__Instruction__
Copy out again, unchanged, the listing below from the line that has "(253, 457) = (161, 317): purple" through the line that has "(932, 284) = (579, 206): purple".

__Records supplied__

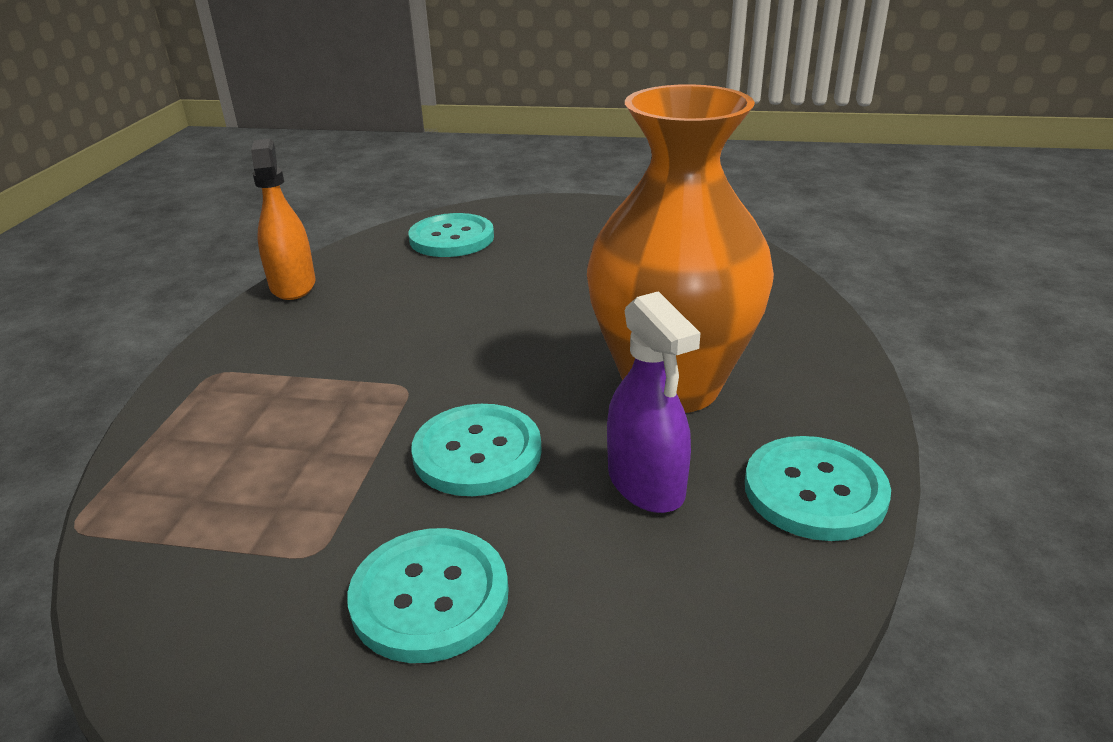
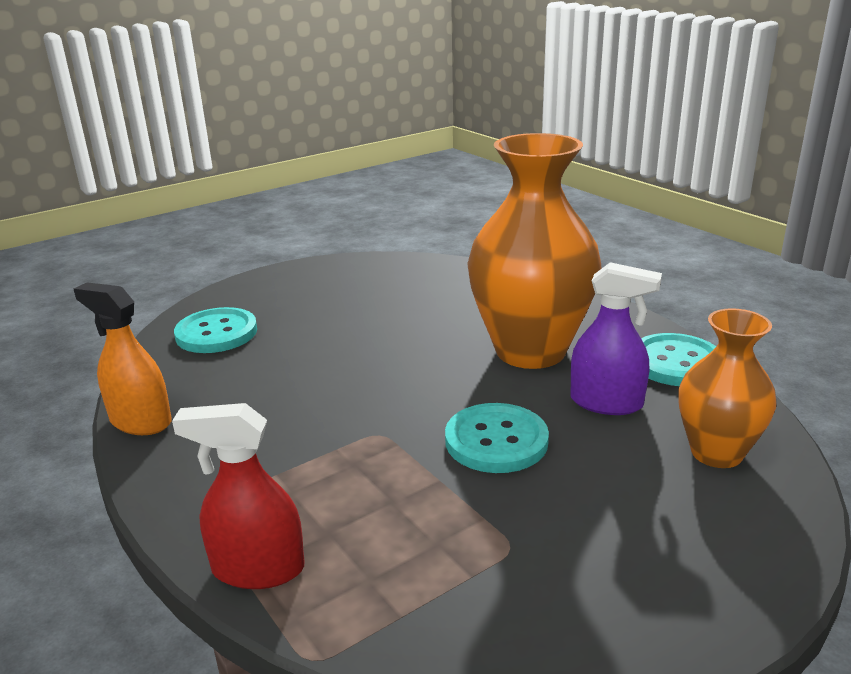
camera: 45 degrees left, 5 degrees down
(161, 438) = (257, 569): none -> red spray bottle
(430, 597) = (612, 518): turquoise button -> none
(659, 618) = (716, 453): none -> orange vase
--
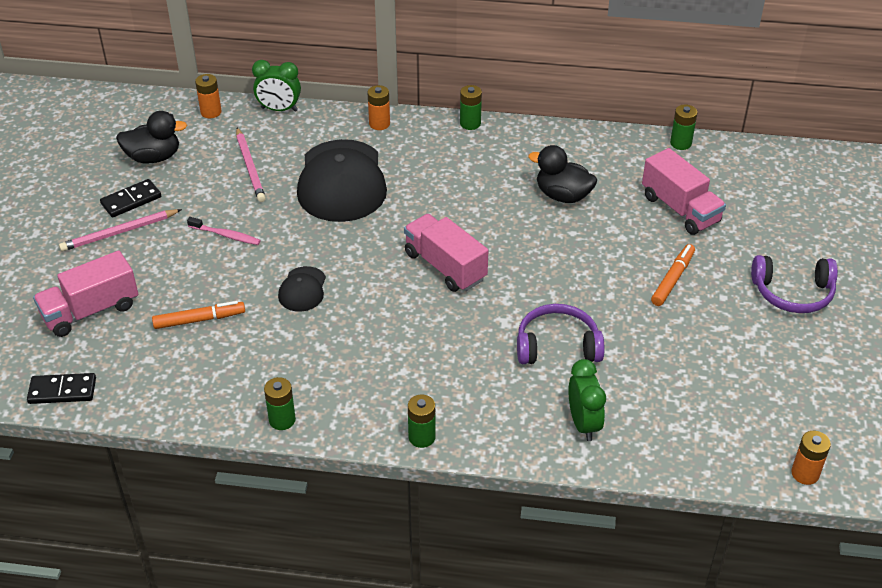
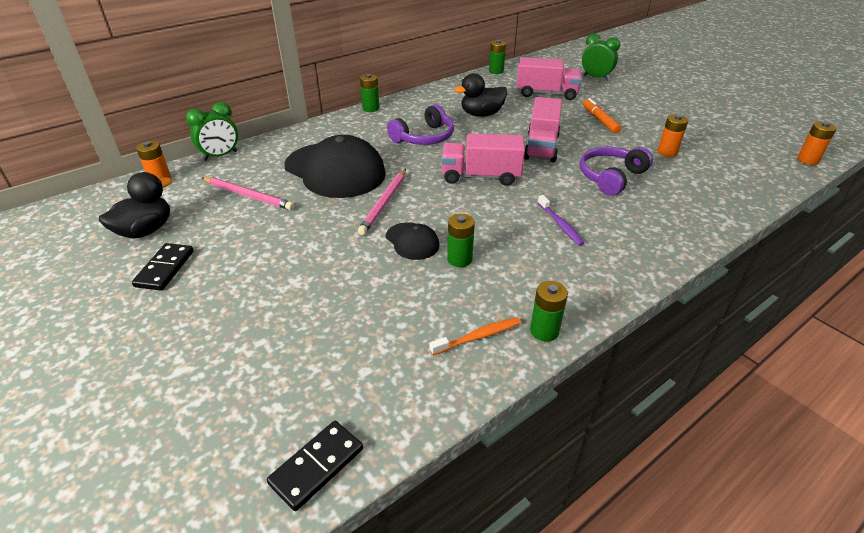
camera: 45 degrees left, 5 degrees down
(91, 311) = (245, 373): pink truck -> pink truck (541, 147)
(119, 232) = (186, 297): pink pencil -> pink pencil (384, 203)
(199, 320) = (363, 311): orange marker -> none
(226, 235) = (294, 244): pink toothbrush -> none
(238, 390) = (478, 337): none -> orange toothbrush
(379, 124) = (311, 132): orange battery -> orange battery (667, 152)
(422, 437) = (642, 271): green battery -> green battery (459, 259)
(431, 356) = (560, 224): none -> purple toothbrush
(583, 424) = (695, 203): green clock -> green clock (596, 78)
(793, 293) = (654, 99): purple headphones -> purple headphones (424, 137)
---
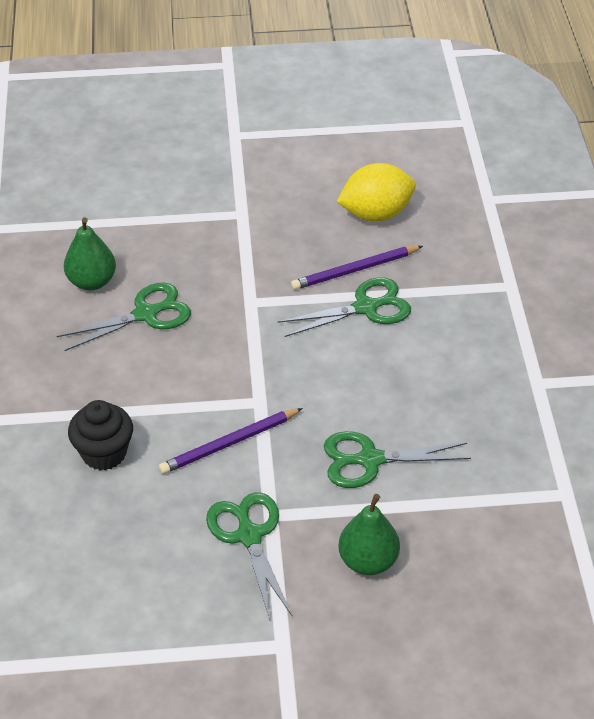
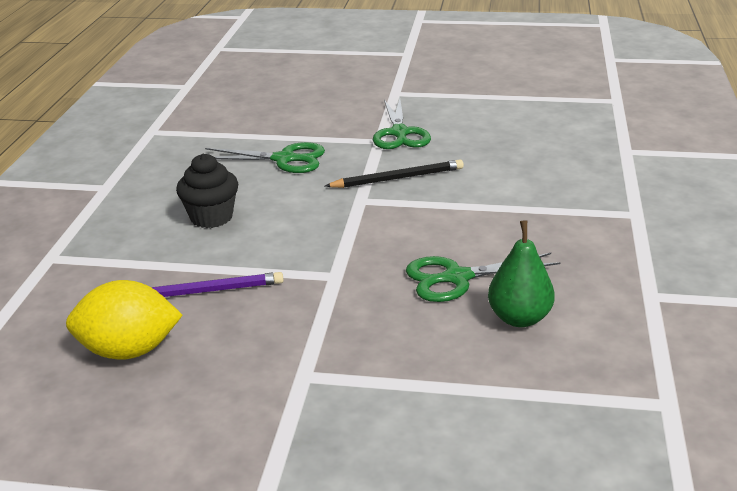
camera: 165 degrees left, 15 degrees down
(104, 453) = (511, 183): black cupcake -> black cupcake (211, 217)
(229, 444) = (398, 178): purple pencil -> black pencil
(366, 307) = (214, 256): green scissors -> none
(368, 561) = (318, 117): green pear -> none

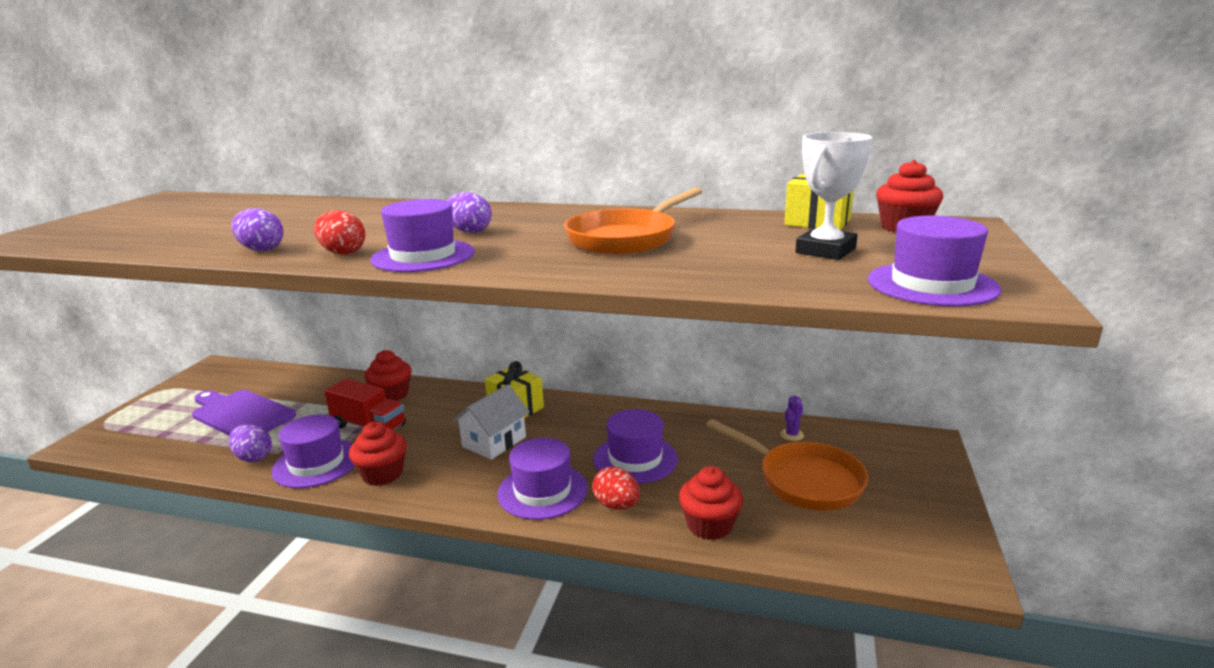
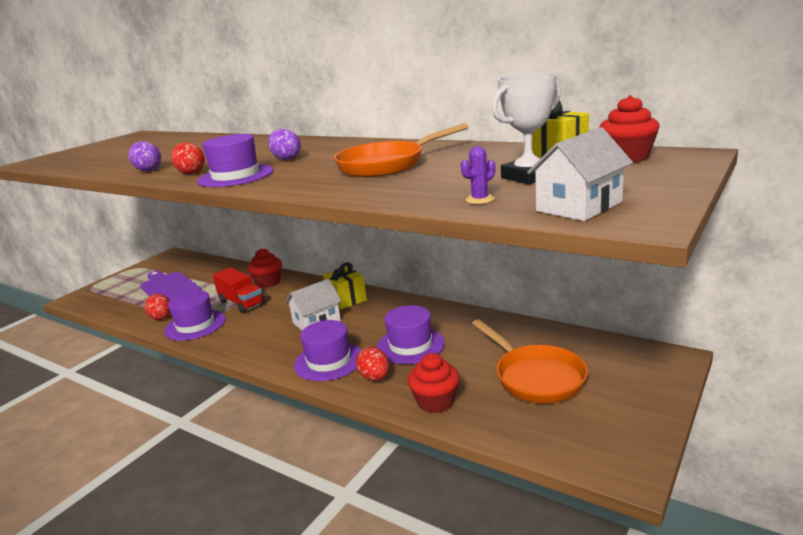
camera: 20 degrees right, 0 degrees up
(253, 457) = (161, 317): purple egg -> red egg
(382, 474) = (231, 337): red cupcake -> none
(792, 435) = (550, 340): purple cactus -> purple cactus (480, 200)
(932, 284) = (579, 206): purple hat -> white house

__Answer box__
(253, 457) = (161, 317): purple egg -> red egg
(382, 474) = (231, 337): red cupcake -> none
(792, 435) = (550, 340): purple cactus -> purple cactus (480, 200)
(932, 284) = (579, 206): purple hat -> white house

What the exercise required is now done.